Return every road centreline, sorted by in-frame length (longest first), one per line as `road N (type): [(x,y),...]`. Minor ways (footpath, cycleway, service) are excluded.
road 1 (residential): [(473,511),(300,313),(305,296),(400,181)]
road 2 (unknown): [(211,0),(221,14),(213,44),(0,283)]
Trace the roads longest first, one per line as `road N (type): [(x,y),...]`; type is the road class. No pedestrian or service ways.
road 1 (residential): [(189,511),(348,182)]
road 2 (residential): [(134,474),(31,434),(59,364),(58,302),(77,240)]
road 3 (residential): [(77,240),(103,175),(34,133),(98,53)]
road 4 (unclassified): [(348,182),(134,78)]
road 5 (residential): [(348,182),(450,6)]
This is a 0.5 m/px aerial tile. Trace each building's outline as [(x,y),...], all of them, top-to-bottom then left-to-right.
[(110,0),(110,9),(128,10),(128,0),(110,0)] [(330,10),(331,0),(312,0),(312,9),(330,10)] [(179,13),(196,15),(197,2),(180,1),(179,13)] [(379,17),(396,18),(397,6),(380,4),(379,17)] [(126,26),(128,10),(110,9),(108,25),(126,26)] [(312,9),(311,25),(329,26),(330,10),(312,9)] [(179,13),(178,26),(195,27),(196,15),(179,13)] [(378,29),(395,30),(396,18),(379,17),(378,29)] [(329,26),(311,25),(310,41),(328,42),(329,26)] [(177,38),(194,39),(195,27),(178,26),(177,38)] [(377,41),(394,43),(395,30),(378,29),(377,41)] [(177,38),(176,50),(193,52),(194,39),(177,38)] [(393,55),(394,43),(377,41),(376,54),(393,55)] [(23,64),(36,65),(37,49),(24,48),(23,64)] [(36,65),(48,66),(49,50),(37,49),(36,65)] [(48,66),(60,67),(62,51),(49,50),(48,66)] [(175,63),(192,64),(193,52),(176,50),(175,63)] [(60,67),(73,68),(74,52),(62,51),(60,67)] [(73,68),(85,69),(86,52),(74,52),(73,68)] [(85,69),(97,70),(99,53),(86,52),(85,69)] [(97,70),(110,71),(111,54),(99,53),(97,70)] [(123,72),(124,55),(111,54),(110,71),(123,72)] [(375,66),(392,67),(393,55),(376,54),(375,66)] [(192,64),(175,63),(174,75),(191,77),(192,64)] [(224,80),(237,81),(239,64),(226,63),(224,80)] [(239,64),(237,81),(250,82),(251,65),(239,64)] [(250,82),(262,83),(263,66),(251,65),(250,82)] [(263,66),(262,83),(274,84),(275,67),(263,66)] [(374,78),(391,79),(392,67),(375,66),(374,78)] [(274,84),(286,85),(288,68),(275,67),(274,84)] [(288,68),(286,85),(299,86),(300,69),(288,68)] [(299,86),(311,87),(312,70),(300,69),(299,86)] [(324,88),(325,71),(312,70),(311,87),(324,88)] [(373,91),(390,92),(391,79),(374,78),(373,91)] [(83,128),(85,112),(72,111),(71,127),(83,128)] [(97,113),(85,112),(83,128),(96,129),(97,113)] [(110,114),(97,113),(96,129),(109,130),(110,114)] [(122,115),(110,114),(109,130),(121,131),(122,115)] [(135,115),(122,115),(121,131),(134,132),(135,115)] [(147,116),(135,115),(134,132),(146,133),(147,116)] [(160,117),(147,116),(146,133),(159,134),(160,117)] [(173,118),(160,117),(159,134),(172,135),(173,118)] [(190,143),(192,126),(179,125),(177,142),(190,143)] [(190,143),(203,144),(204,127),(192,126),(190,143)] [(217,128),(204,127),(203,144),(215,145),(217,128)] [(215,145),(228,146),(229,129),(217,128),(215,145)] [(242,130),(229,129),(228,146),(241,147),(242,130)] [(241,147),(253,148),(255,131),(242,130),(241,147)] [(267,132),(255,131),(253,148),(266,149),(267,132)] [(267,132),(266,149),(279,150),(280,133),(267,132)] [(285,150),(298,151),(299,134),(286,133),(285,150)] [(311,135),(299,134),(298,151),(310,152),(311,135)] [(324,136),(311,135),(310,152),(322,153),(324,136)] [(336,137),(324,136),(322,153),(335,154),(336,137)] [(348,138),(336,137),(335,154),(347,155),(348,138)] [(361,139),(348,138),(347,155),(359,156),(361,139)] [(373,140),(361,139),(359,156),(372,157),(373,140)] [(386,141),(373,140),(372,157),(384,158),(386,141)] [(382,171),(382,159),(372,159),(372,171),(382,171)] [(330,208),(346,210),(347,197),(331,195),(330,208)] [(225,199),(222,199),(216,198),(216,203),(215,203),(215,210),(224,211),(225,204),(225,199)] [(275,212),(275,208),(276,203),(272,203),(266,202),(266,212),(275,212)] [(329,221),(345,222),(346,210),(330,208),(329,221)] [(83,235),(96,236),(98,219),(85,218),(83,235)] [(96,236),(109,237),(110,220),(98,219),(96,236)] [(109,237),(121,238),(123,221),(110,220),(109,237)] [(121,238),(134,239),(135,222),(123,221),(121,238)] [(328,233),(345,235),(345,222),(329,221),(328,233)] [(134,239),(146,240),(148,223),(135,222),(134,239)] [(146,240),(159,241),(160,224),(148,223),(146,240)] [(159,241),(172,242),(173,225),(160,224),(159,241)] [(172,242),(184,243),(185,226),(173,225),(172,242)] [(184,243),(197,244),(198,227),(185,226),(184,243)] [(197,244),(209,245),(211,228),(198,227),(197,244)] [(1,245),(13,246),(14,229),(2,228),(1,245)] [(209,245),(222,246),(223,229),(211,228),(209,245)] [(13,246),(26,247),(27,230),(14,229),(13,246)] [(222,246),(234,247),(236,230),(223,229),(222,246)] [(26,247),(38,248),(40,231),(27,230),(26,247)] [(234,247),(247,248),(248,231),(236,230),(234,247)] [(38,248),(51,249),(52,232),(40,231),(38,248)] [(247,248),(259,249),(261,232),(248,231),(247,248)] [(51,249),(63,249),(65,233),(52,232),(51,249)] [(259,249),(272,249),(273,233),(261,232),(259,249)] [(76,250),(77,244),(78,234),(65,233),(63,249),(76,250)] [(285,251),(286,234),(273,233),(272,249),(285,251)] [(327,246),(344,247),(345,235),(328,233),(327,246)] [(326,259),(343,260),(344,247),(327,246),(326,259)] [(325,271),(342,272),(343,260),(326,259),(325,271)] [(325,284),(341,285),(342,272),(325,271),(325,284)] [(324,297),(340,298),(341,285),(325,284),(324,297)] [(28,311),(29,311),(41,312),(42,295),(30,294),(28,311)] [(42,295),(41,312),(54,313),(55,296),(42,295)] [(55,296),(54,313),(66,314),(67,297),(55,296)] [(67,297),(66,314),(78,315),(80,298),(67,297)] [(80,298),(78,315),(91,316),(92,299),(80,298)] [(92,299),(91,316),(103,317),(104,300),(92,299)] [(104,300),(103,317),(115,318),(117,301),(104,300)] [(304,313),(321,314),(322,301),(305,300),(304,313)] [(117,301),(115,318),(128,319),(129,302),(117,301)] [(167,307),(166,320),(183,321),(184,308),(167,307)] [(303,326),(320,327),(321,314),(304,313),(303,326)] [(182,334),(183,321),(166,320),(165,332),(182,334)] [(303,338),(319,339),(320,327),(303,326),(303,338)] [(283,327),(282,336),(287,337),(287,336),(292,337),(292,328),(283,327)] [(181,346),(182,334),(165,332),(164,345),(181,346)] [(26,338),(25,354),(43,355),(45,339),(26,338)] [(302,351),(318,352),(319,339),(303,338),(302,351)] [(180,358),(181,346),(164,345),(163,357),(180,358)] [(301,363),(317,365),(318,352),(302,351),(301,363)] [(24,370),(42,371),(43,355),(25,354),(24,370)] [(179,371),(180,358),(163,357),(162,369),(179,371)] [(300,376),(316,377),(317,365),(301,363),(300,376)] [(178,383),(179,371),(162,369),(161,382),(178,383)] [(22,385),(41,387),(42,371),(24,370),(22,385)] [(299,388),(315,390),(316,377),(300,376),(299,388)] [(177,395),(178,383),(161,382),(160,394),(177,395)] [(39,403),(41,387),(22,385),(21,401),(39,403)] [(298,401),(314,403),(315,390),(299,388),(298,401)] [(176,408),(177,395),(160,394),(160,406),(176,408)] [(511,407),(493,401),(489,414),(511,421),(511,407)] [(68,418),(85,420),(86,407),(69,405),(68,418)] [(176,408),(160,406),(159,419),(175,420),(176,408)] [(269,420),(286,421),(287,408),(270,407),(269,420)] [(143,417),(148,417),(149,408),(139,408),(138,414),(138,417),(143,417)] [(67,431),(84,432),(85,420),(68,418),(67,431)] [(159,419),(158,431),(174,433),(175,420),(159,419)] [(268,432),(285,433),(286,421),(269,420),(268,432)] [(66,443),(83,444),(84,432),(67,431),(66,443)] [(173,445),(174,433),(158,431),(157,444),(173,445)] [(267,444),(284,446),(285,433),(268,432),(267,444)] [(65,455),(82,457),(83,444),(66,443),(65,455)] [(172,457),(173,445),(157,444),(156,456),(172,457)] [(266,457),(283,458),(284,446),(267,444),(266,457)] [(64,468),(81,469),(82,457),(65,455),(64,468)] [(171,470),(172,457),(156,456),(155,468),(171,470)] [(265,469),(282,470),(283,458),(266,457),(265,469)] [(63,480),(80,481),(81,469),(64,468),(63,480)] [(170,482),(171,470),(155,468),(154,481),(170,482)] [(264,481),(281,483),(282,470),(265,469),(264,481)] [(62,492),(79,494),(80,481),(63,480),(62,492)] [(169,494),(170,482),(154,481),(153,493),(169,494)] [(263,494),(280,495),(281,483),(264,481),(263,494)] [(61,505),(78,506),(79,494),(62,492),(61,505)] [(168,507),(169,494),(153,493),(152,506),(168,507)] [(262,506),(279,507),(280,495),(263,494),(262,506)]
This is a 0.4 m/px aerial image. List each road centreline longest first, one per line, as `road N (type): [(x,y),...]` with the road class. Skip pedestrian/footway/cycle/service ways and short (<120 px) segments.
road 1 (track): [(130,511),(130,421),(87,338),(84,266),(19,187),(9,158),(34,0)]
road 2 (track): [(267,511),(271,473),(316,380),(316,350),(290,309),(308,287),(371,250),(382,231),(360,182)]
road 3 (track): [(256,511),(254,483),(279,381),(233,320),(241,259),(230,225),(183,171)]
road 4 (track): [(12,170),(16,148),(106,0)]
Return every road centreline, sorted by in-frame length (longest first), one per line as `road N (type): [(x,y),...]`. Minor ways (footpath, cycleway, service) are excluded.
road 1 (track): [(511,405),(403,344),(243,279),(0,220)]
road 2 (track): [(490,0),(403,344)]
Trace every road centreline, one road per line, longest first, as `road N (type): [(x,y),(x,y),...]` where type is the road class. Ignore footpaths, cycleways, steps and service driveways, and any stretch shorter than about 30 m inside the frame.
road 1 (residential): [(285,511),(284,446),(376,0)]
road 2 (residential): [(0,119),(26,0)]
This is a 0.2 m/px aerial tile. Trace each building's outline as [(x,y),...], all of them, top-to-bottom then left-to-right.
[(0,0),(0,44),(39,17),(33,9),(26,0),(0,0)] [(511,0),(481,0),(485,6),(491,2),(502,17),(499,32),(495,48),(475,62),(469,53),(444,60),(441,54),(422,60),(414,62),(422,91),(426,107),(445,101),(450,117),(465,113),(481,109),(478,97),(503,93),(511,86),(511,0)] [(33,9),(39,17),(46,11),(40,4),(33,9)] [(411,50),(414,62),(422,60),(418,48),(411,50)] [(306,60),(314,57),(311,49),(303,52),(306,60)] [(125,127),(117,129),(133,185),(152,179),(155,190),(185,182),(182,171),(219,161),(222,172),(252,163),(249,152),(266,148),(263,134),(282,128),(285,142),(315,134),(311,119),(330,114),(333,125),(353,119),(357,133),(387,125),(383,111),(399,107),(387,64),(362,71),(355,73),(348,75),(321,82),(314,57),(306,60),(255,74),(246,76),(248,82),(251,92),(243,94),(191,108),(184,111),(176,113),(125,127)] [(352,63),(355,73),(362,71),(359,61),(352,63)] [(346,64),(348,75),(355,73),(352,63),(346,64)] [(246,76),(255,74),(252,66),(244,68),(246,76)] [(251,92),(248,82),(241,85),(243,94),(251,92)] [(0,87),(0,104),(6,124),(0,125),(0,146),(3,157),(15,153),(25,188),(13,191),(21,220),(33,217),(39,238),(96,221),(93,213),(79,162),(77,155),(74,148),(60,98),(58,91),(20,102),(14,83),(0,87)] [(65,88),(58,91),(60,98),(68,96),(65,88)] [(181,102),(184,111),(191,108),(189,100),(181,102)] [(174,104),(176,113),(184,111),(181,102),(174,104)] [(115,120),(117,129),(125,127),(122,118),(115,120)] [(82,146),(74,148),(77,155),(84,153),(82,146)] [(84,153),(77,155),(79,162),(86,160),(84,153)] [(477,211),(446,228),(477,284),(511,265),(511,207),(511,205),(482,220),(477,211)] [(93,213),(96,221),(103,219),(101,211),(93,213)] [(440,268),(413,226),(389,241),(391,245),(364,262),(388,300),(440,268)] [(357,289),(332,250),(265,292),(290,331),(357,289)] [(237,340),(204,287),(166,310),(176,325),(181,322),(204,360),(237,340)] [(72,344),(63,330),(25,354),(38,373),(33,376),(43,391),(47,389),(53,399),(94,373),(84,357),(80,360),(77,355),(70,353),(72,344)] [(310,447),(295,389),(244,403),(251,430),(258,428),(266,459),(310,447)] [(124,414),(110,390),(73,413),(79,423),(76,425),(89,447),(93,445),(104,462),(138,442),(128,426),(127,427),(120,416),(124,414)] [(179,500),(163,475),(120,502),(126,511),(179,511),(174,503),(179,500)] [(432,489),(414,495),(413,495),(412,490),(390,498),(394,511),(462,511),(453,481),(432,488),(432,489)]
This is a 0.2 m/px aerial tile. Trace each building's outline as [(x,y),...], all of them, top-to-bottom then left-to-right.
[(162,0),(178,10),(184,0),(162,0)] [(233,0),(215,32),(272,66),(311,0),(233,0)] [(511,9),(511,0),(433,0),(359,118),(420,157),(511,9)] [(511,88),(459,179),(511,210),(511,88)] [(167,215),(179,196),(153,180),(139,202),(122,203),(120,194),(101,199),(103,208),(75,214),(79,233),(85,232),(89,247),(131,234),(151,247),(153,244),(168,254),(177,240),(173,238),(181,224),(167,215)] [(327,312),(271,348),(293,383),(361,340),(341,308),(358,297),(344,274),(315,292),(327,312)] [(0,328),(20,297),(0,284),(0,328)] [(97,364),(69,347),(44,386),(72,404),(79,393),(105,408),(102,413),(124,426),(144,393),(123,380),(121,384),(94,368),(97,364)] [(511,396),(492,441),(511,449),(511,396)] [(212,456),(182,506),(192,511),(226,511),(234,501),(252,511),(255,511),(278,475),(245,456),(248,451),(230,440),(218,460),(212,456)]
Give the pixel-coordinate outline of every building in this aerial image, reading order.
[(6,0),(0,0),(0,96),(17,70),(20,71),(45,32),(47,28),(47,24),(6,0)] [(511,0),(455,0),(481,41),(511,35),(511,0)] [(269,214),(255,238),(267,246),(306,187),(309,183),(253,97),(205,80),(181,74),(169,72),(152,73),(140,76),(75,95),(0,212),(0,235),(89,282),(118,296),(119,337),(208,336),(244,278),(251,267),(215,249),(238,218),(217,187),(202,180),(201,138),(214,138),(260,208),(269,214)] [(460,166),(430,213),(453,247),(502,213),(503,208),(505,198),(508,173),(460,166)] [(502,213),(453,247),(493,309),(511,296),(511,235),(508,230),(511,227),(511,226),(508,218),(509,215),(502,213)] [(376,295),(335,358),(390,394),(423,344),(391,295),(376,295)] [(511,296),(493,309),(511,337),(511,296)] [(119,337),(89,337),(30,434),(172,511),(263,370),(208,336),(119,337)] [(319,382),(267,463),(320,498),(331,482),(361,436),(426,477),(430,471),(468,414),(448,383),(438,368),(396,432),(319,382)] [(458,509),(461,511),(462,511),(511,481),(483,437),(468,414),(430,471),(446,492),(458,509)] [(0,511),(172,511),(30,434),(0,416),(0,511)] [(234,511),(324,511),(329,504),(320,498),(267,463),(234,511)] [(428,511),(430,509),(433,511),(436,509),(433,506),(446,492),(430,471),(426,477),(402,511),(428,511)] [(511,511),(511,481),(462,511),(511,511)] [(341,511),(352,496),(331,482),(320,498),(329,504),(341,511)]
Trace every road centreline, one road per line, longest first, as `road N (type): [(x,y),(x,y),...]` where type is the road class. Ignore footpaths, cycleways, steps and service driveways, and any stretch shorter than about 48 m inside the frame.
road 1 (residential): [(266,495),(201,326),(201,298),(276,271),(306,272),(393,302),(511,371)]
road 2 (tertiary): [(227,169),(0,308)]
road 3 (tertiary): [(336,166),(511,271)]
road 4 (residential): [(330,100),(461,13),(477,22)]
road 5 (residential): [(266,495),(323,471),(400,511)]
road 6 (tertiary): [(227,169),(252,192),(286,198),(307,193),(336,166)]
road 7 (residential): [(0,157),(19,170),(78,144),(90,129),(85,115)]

**Work to be completed:** List, in full, every line of the listing above that contains the string "tertiary".

**Task output:**
road 2 (tertiary): [(227,169),(0,308)]
road 3 (tertiary): [(336,166),(511,271)]
road 6 (tertiary): [(227,169),(252,192),(286,198),(307,193),(336,166)]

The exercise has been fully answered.